Count change data:
::::
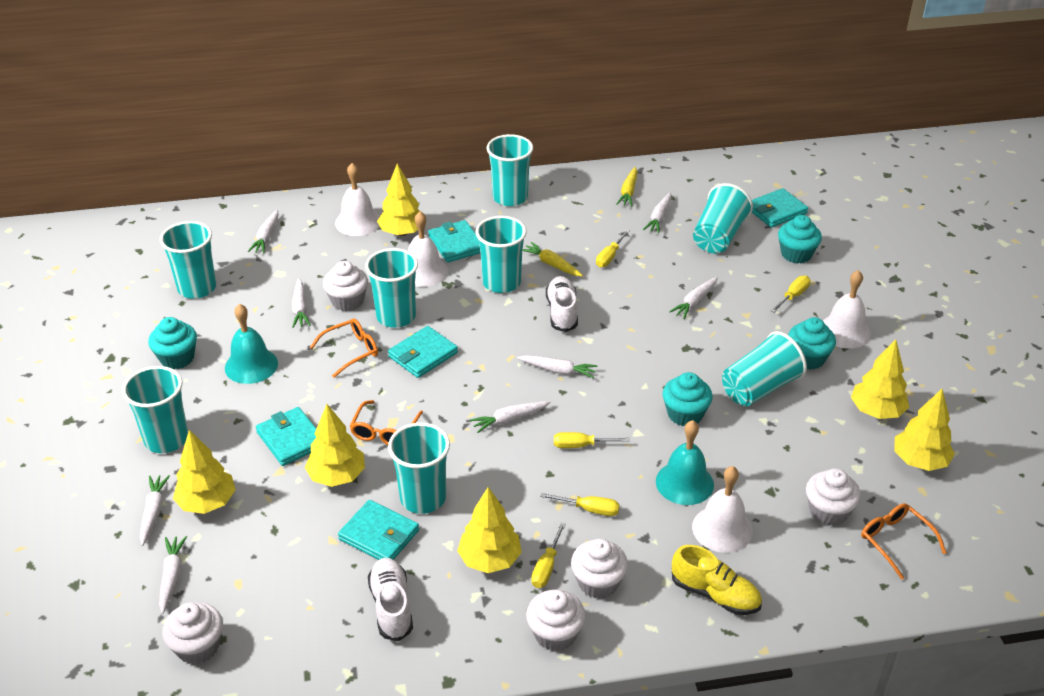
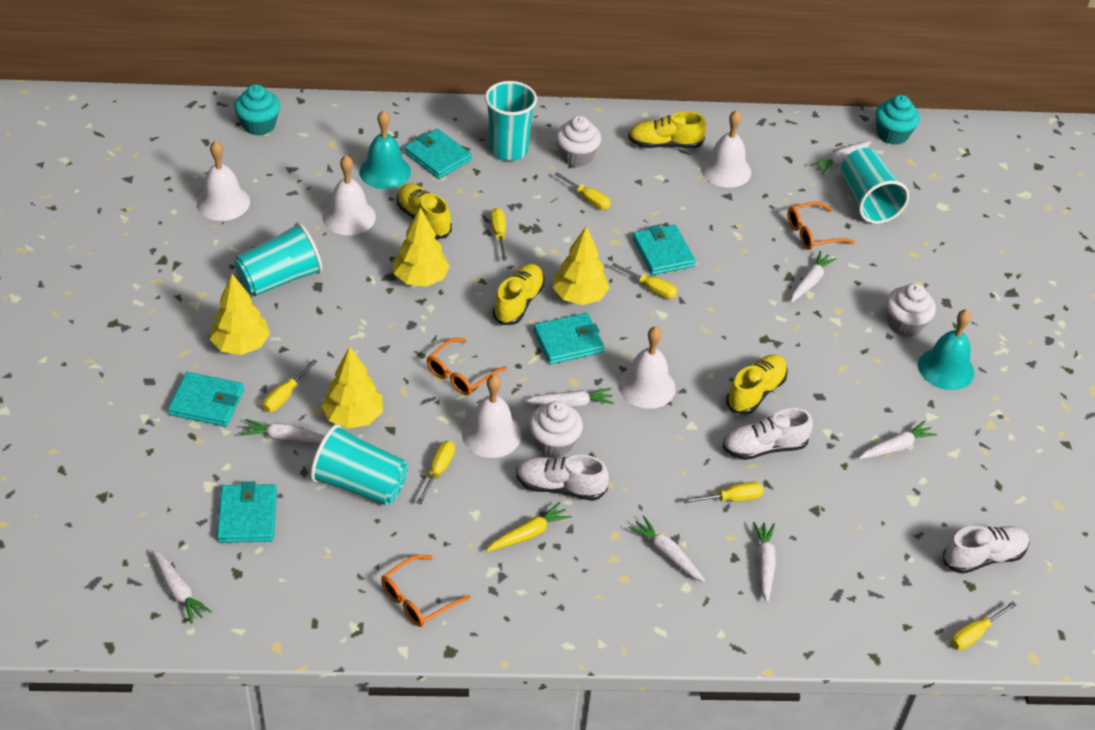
turquoise cup: 8 -> 4
turquoise cupcake: 4 -> 2
white bell: 4 -> 5
white cupcake: 5 -> 3
white shoe: 2 -> 3
yellow carrot: 2 -> 1
yellow screwdriver: 5 -> 7
yellow shoe: 1 -> 4
yellow tree: 6 -> 4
::::
The task
Output only the lines from the one holding "white cupcake: 5 -> 3" through the last line above, exactly as they appear.

Result
white cupcake: 5 -> 3
white shoe: 2 -> 3
yellow carrot: 2 -> 1
yellow screwdriver: 5 -> 7
yellow shoe: 1 -> 4
yellow tree: 6 -> 4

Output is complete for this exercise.